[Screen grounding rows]
# # # # #
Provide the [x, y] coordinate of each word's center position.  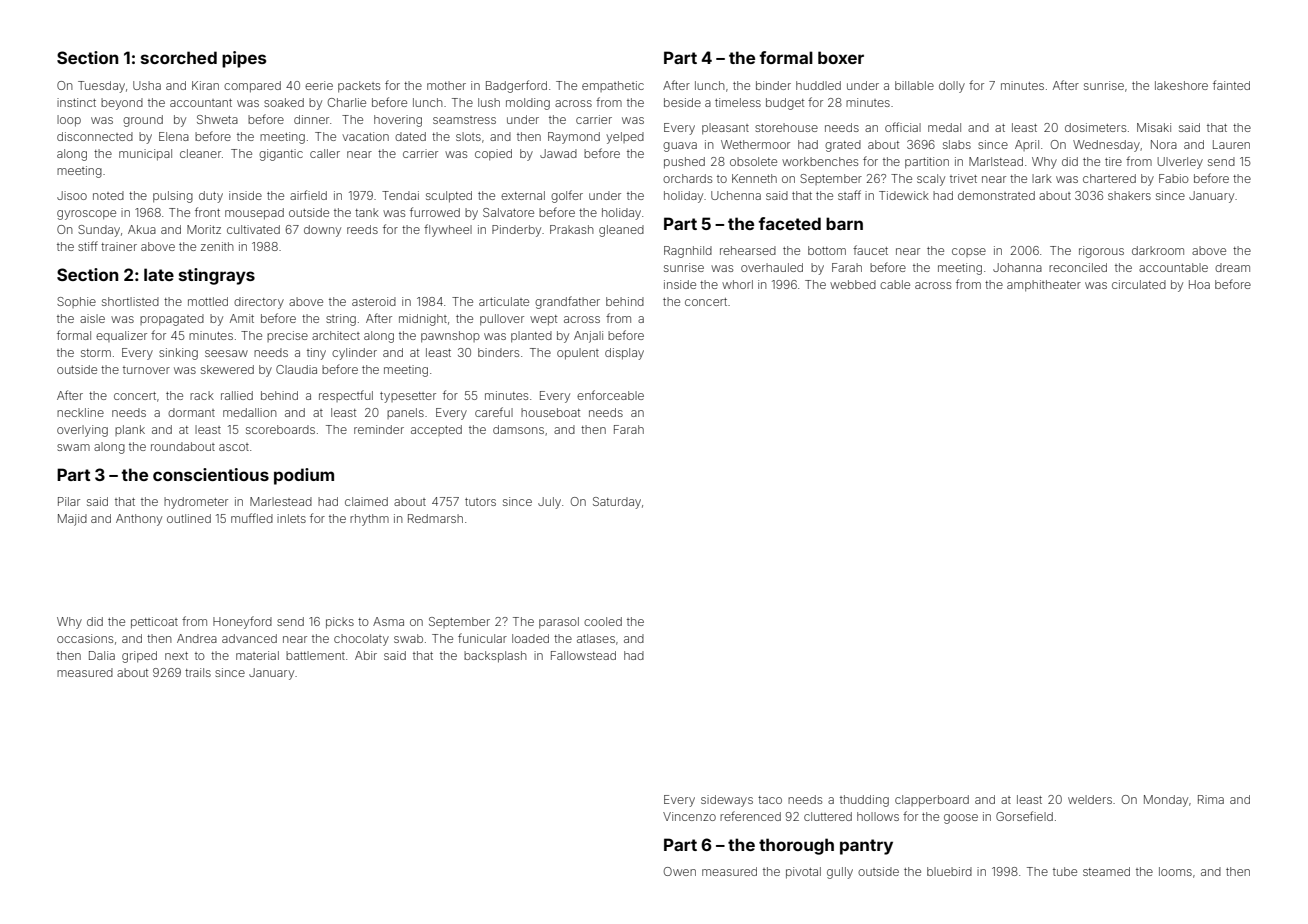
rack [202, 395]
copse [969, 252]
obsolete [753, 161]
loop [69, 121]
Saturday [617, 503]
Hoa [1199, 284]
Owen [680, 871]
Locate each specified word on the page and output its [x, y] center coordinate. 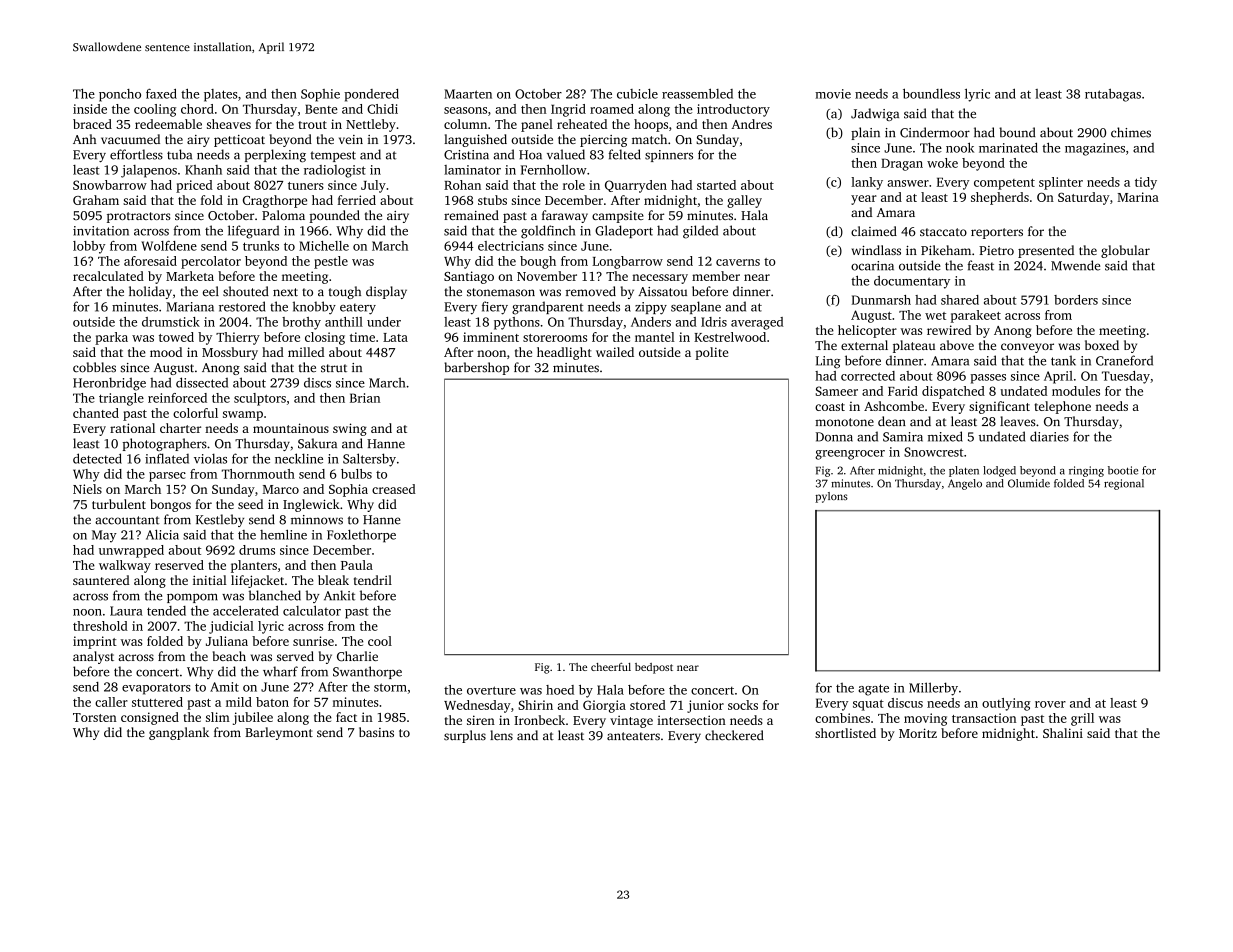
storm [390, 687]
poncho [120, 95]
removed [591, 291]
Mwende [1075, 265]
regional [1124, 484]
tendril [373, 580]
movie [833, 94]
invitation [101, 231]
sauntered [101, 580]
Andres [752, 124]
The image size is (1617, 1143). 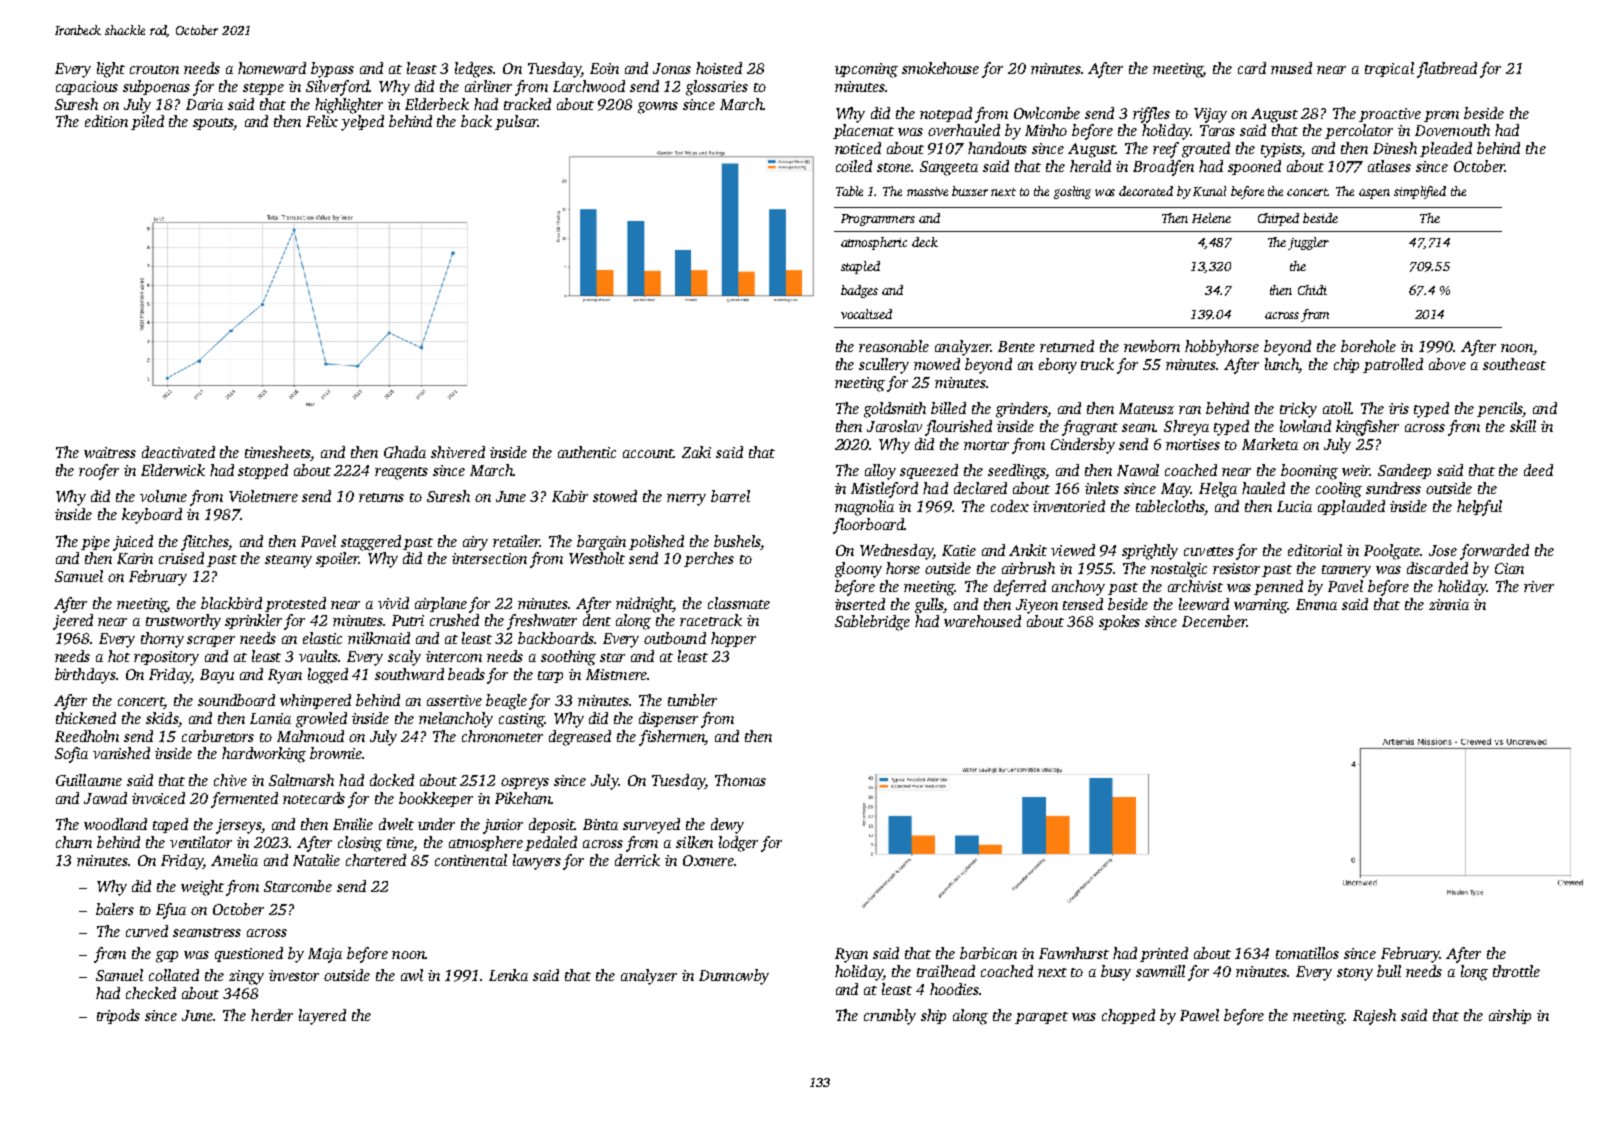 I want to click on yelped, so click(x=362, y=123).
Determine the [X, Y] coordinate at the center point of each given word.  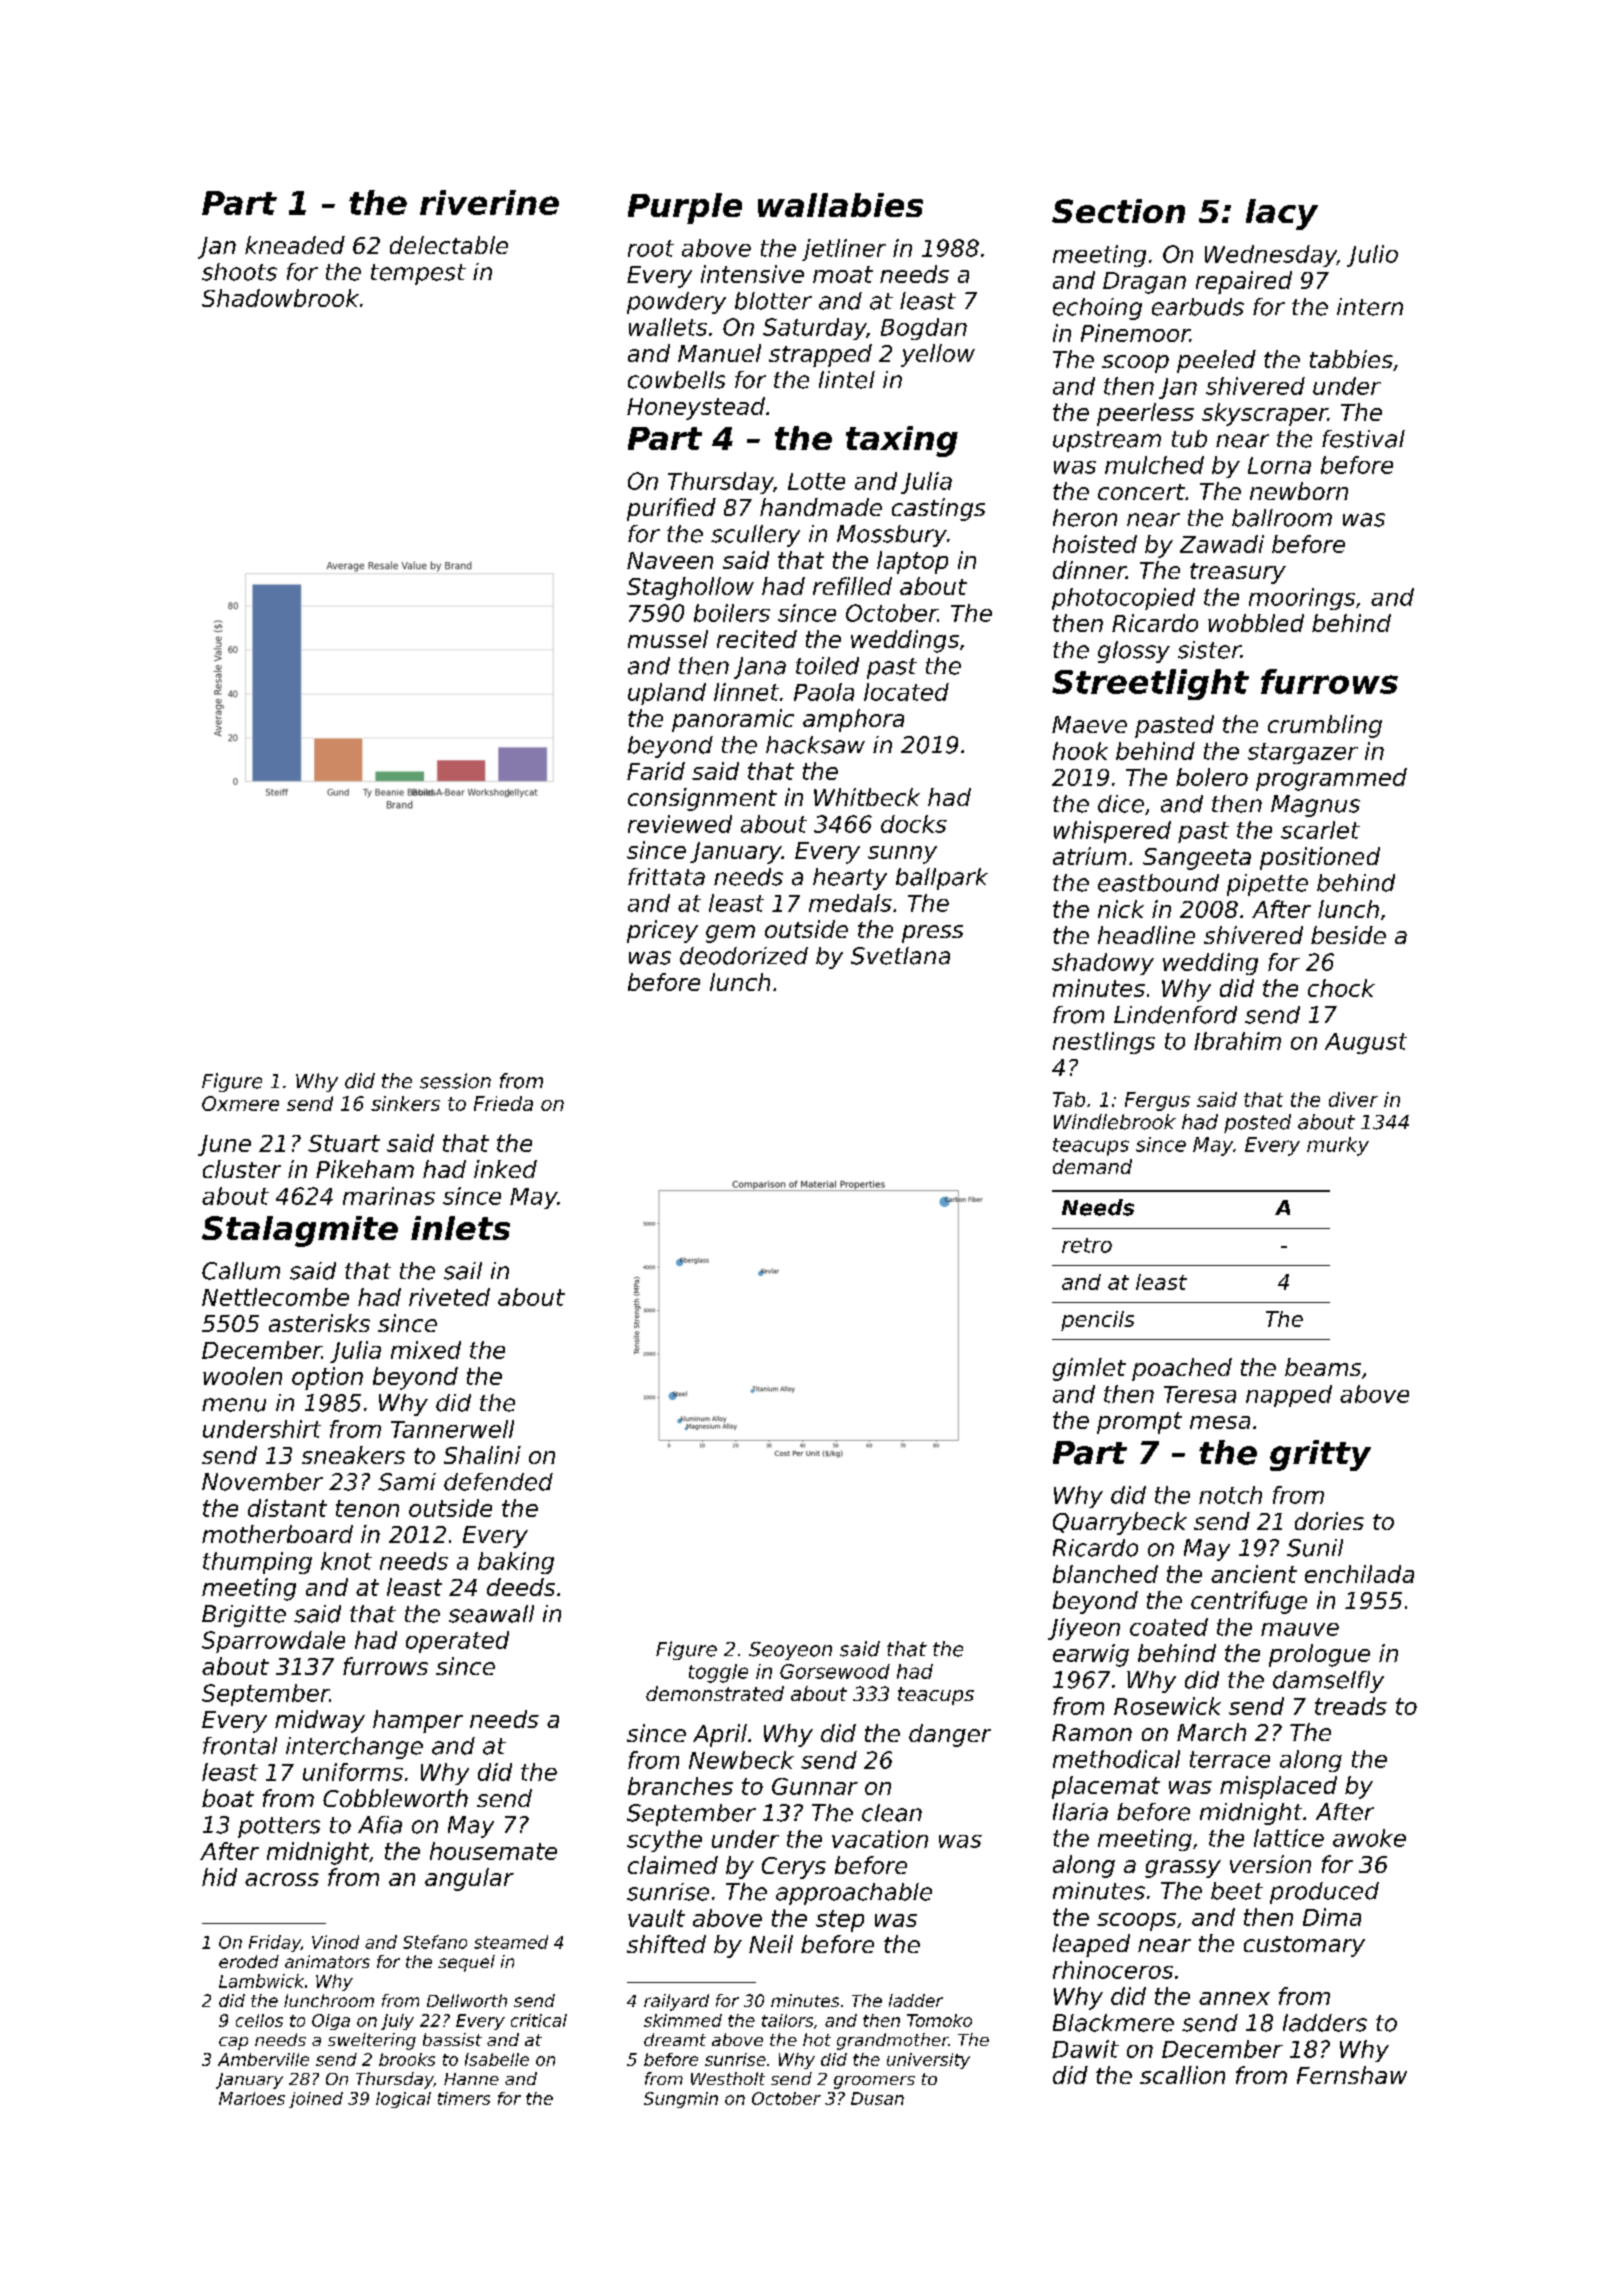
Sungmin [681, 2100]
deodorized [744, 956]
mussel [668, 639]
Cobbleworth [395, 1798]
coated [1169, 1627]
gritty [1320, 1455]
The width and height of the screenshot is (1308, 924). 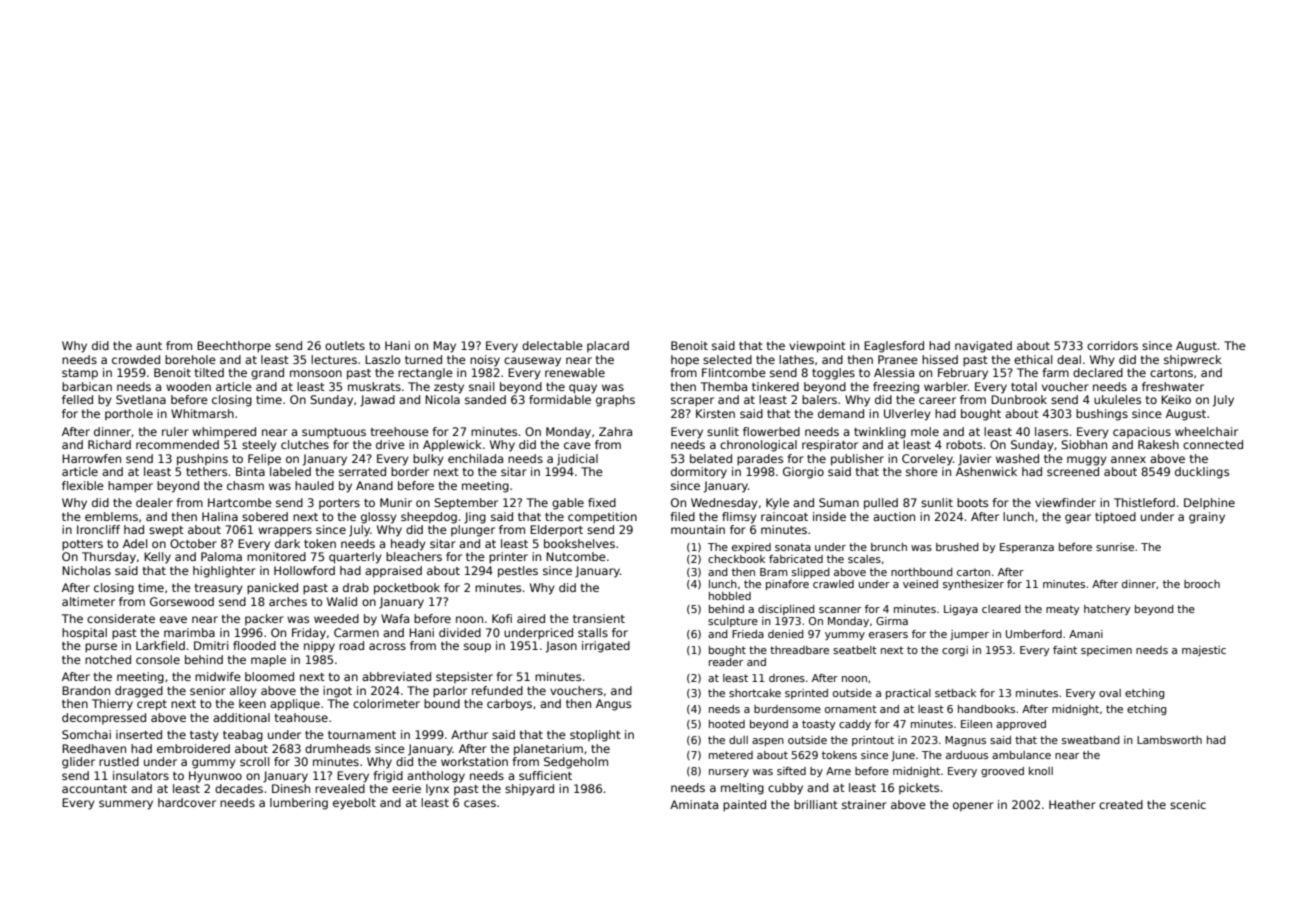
# # # # #
**Exercise:**
Repeat everything from the line containing "Determine the [X, Y]" down to the end of the rows, and leave the pictures out of your answer.

**Result of this task:**
Determine the [X, Y] coordinate at the center point of each given word.  
Sungmin [681, 2100]
deodorized [744, 956]
mussel [668, 639]
Cobbleworth [395, 1798]
coated [1169, 1627]
gritty [1320, 1455]
The width and height of the screenshot is (1308, 924). 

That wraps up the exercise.